## YOUR ASSIGNMENT
What lines below contain the word "toothbrush"? Please pull each one out.

## MATERIAL FOR THIS EXERCISE
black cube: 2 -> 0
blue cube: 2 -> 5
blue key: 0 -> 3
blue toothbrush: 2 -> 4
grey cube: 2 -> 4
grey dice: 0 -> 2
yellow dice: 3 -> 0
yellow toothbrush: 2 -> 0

## WRITTEN RESPONSE
blue toothbrush: 2 -> 4
yellow toothbrush: 2 -> 0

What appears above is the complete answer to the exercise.